• Exercise details:
Reproduce the records starting at the line that contains "BT1: HC-05 -> HC-06" and running to the last line, exactly and in full.

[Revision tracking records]
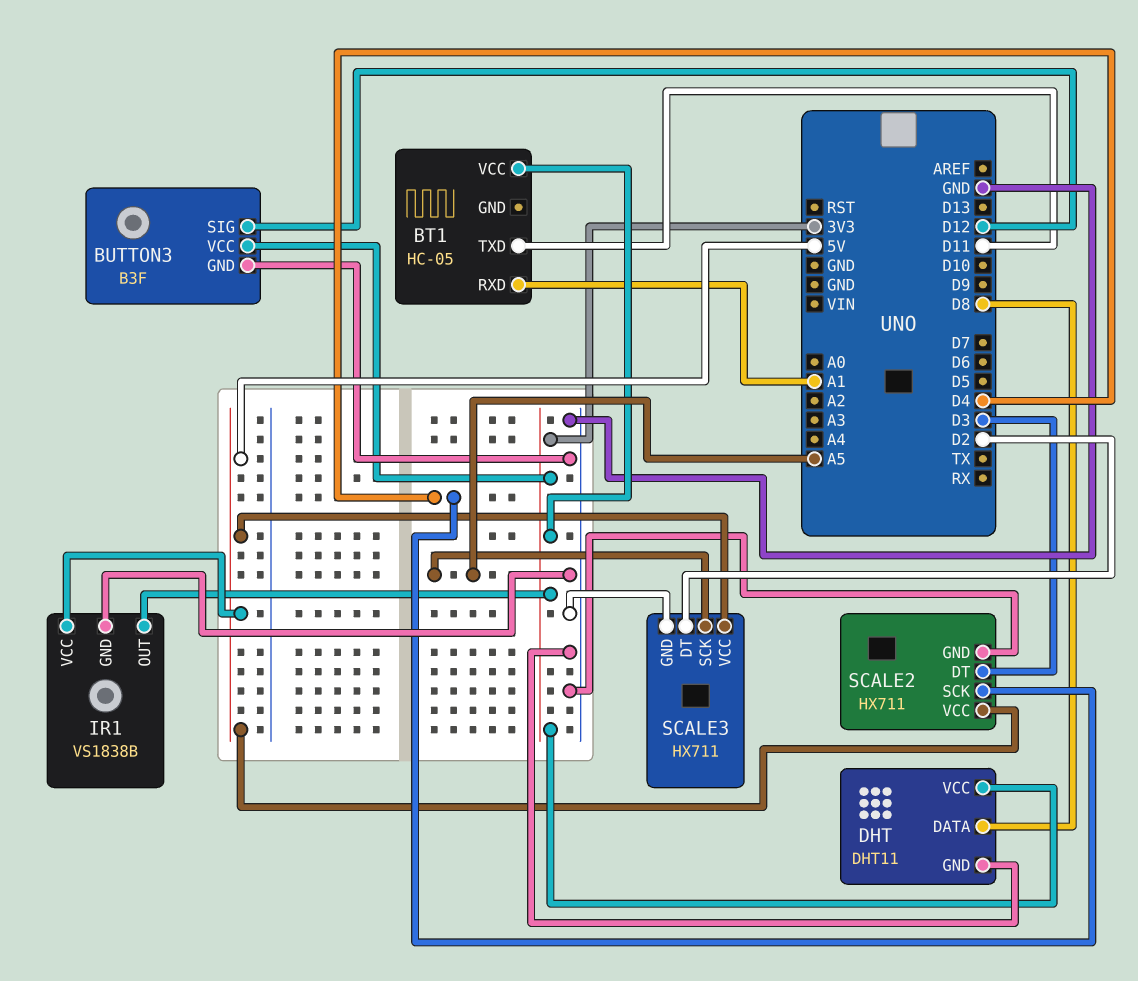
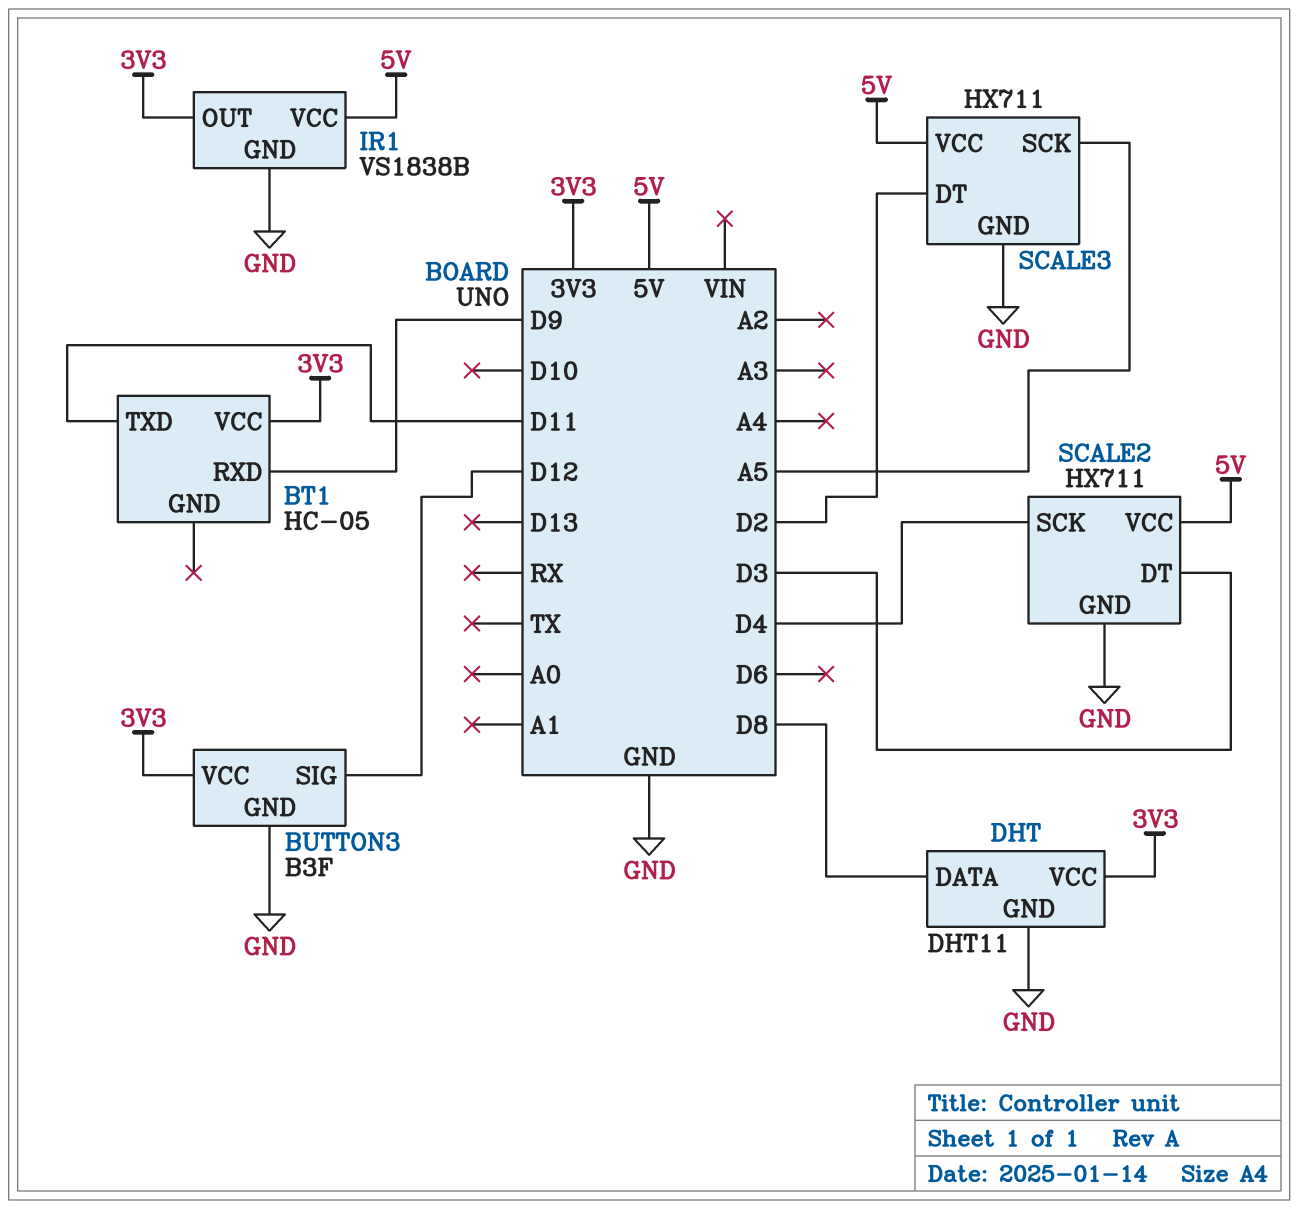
BT1 pin RXD: A1 -> D9

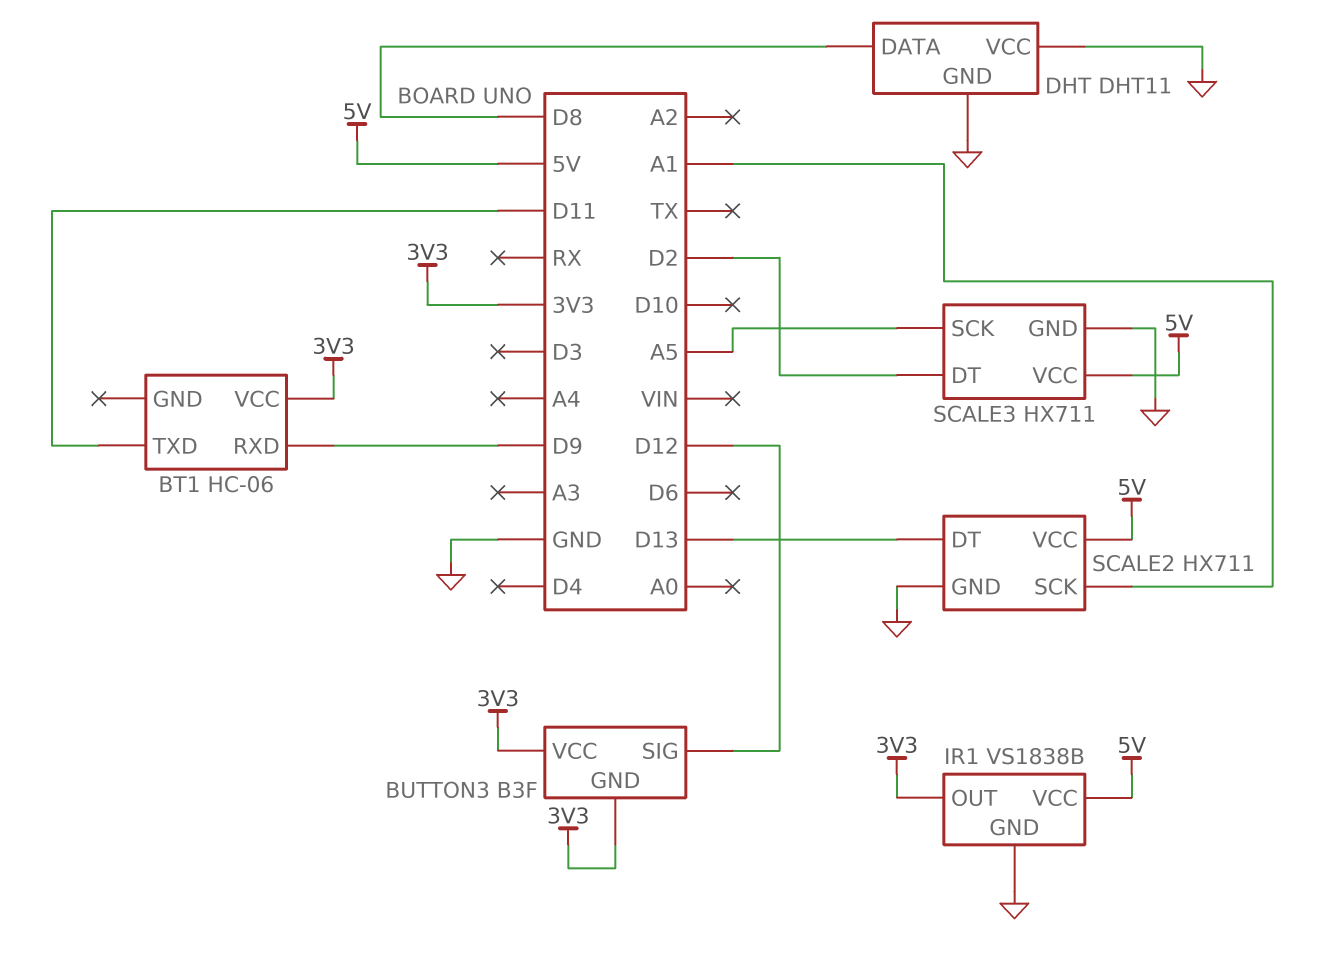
BT1: HC-05 -> HC-06
BUTTON3 pin GND: GND -> 3V3
DHT pin VCC: 3V3 -> GND
SCALE2 pin DT: D3 -> D13
SCALE2 pin SCK: D4 -> A1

• Result:
BT1: HC-05 -> HC-06
BUTTON3 pin GND: GND -> 3V3
DHT pin VCC: 3V3 -> GND
SCALE2 pin DT: D3 -> D13
SCALE2 pin SCK: D4 -> A1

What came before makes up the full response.